> _Records_
==============================

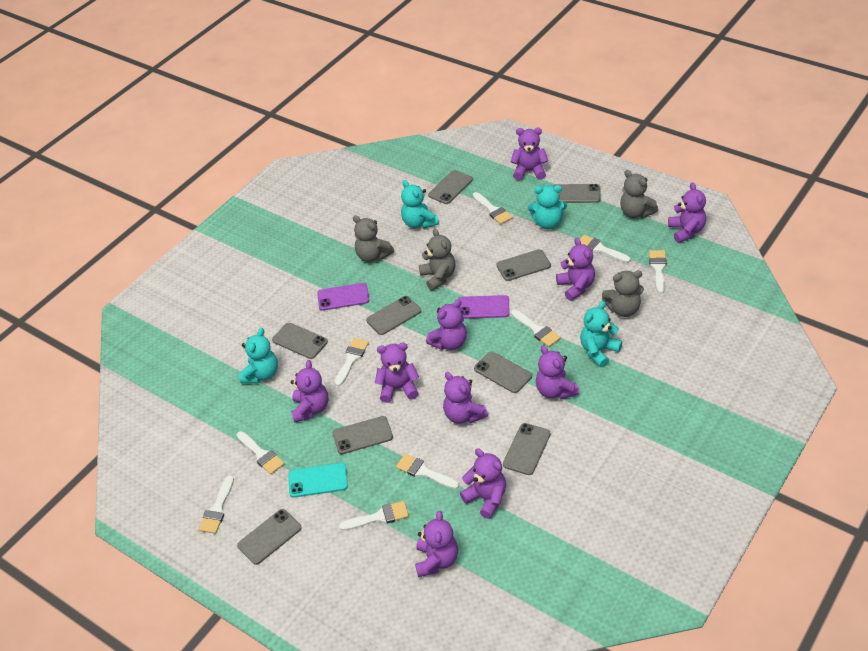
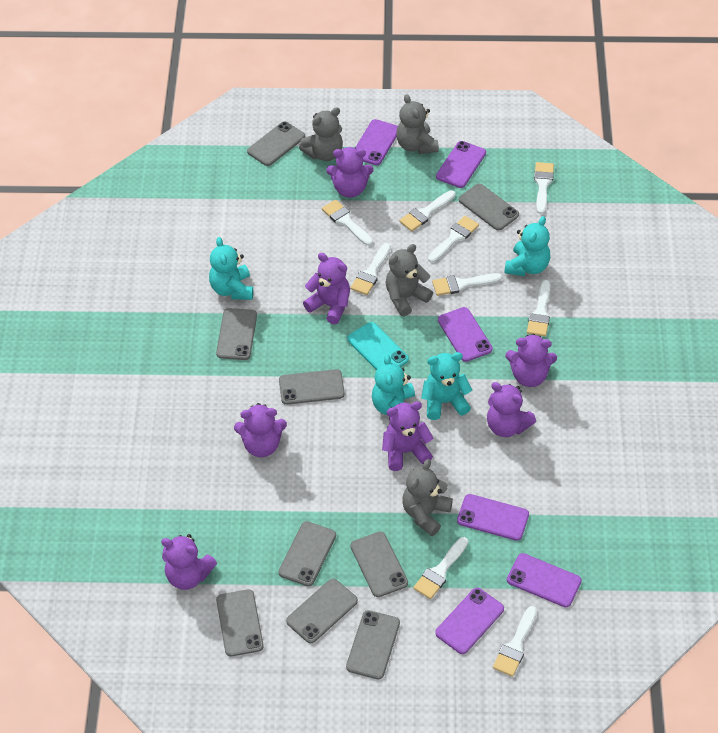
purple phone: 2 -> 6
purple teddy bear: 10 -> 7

==============================

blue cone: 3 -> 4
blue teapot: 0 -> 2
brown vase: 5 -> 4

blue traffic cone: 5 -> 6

==============================

> _Task item_
Search the material for the string "blue" and return each line that has it.

> _Answer area_
blue cone: 3 -> 4
blue teapot: 0 -> 2
blue traffic cone: 5 -> 6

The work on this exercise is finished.